◆ TASK DESCRIPTION
Look over the entries that follow and work out how many lines contain "white". State the number only.

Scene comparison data
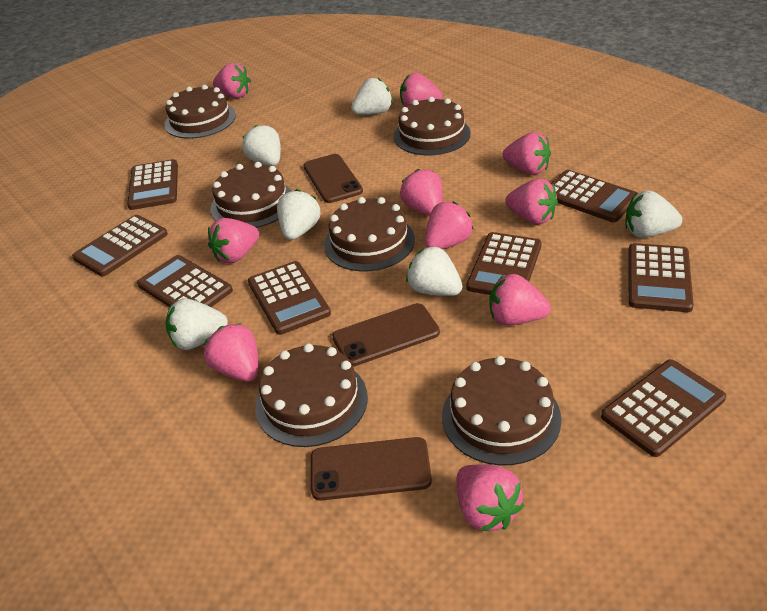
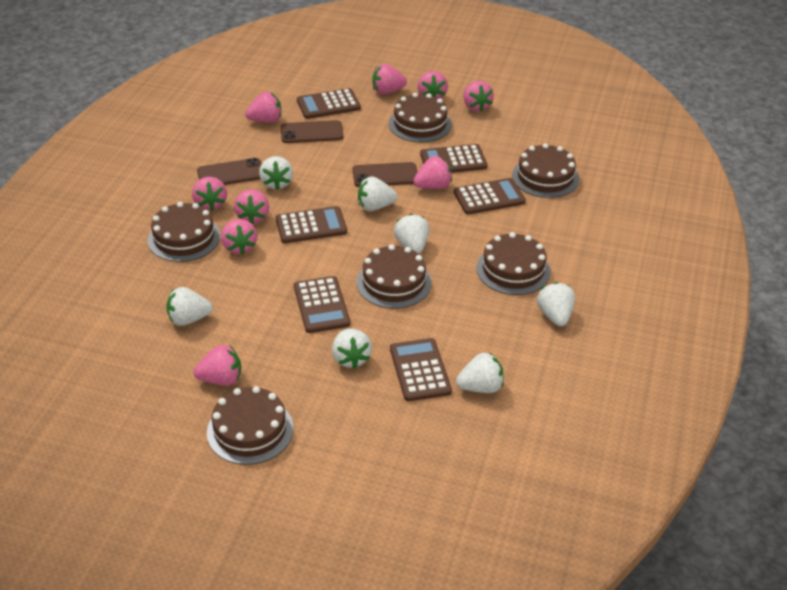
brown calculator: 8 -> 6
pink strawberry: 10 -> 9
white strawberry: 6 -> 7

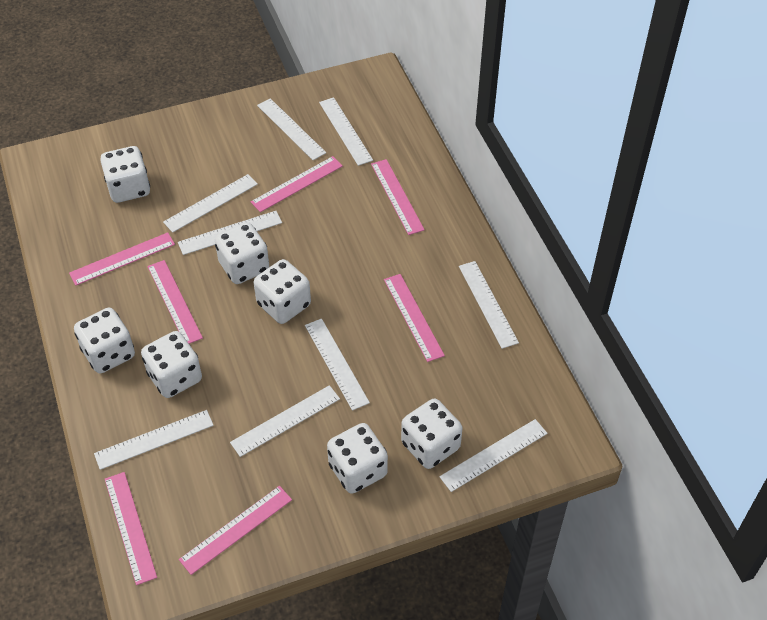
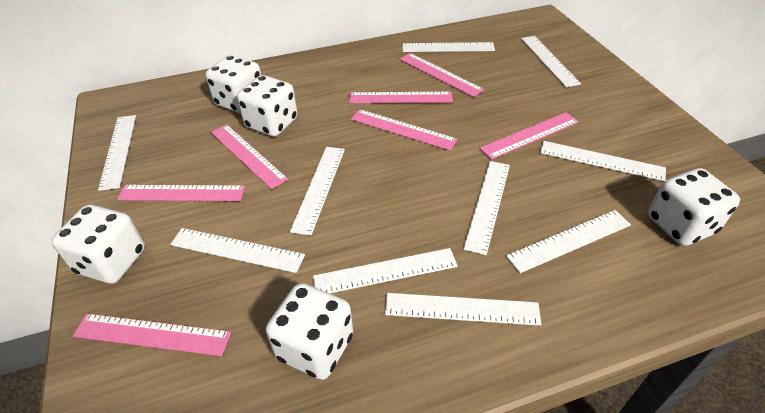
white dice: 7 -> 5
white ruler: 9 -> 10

◆ WRITTEN RESPONSE
3